• [YOUR ASSIGNMENT]:
Repeat the lines from the line with "tan round brick A9:B10" to the line with "lime slope G5:G6" in the listing below, keeping both end lines and adding nothing.

• [GIVEN DATA]:
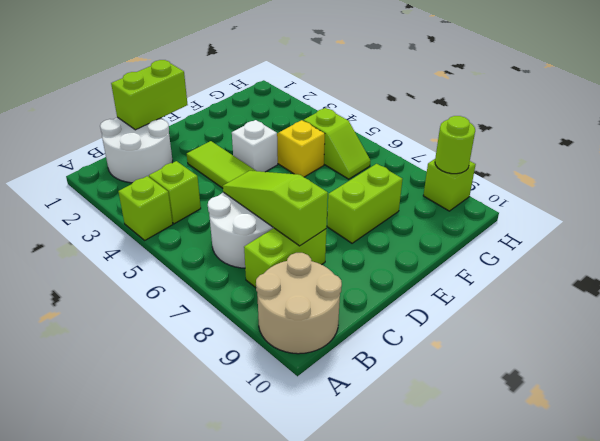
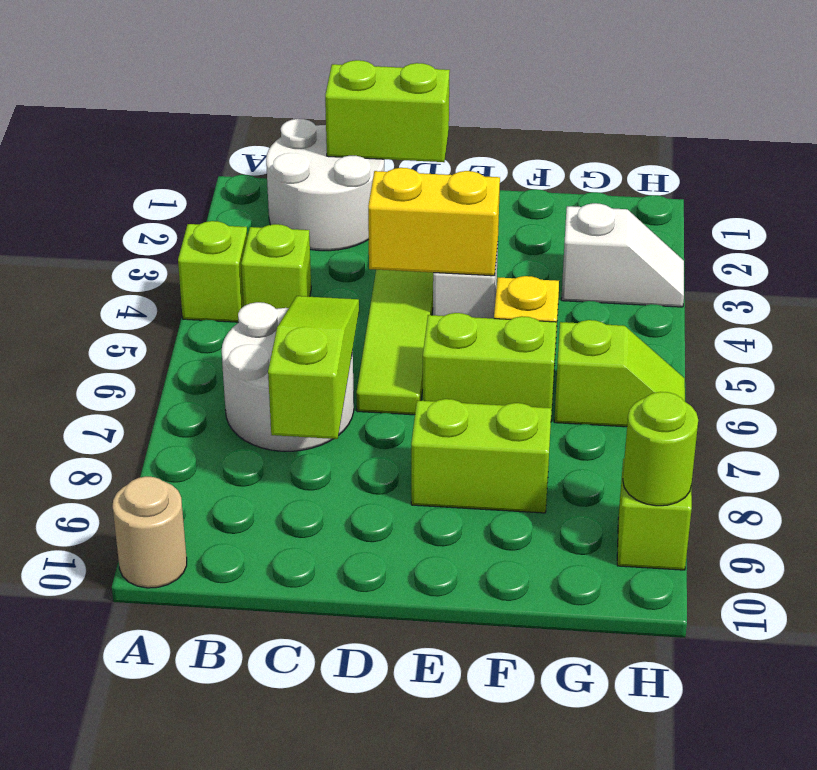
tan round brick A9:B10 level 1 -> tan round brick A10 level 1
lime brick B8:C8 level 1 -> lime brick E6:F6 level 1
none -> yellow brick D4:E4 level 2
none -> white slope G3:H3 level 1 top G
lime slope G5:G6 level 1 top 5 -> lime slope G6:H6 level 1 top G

* * *

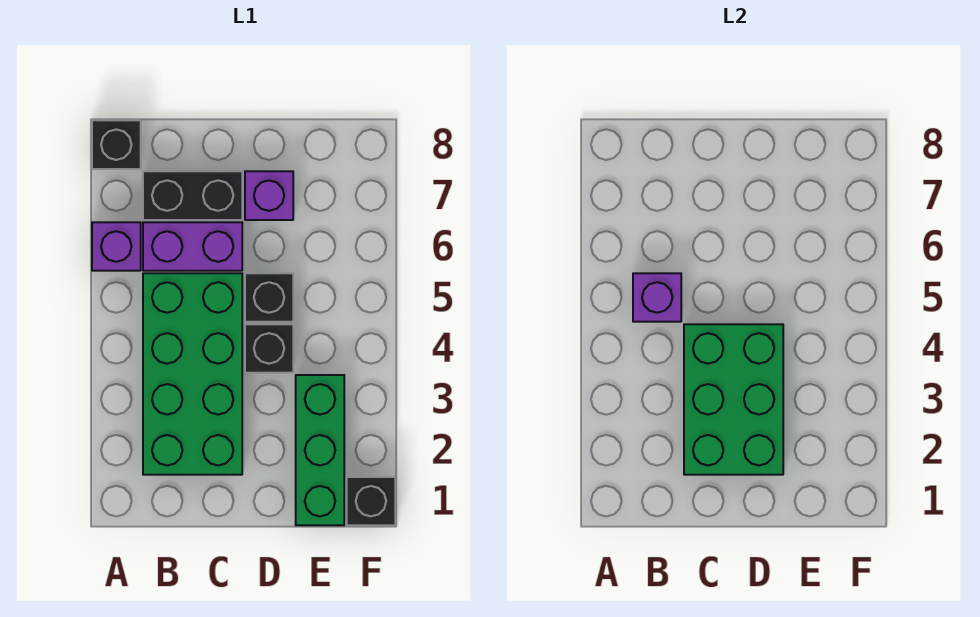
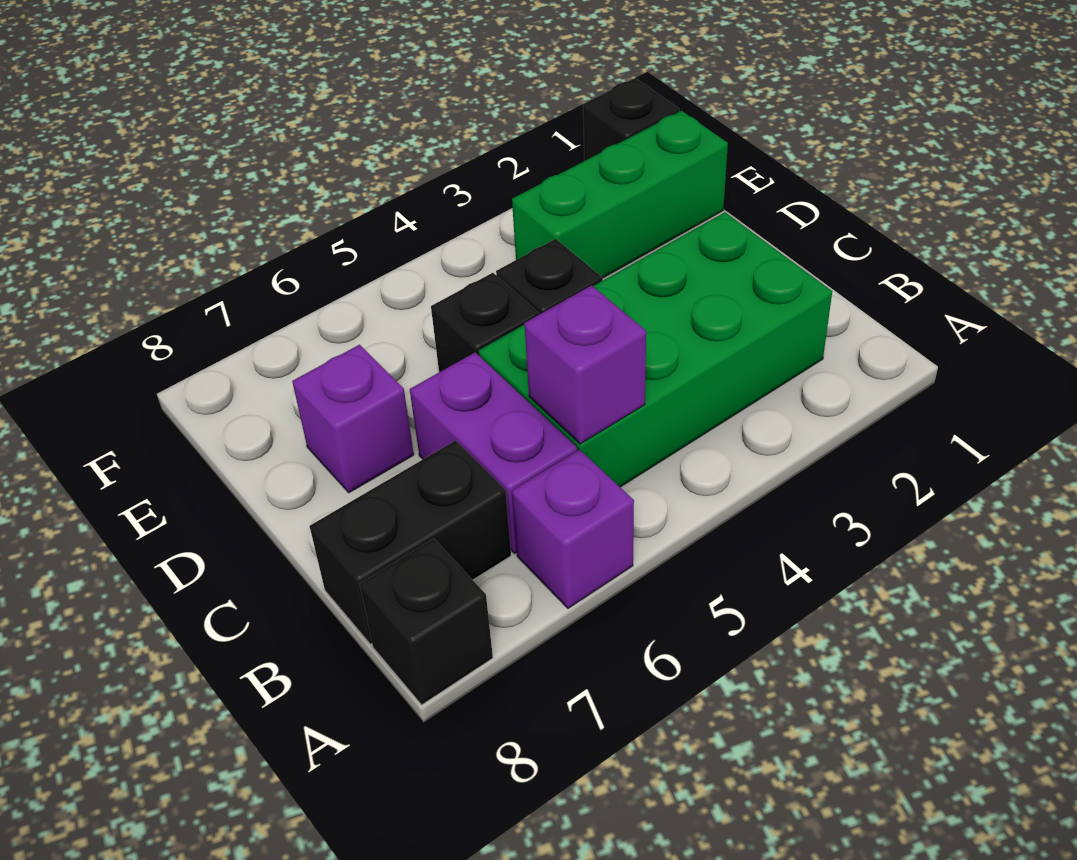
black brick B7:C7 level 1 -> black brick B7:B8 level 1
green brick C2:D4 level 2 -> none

---

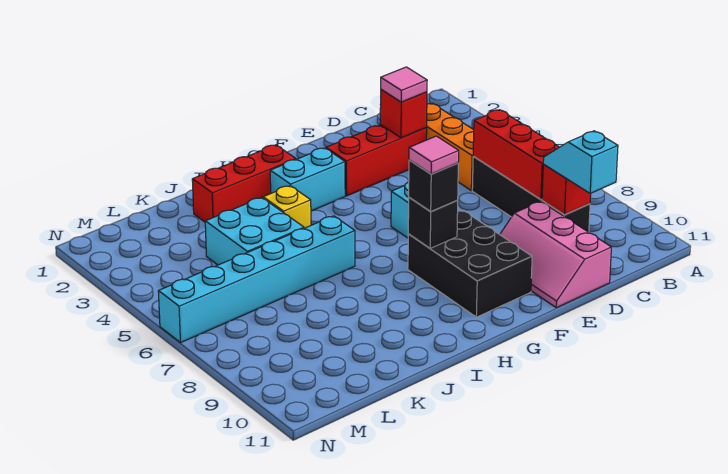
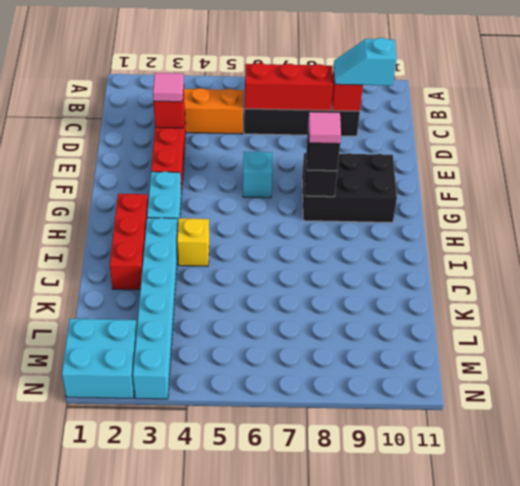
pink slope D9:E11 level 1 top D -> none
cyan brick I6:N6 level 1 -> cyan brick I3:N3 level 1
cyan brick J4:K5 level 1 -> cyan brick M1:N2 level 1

• [RESULT BELOW]:
tan round brick A9:B10 level 1 -> tan round brick A10 level 1
lime brick B8:C8 level 1 -> lime brick E6:F6 level 1
none -> yellow brick D4:E4 level 2
none -> white slope G3:H3 level 1 top G
lime slope G5:G6 level 1 top 5 -> lime slope G6:H6 level 1 top G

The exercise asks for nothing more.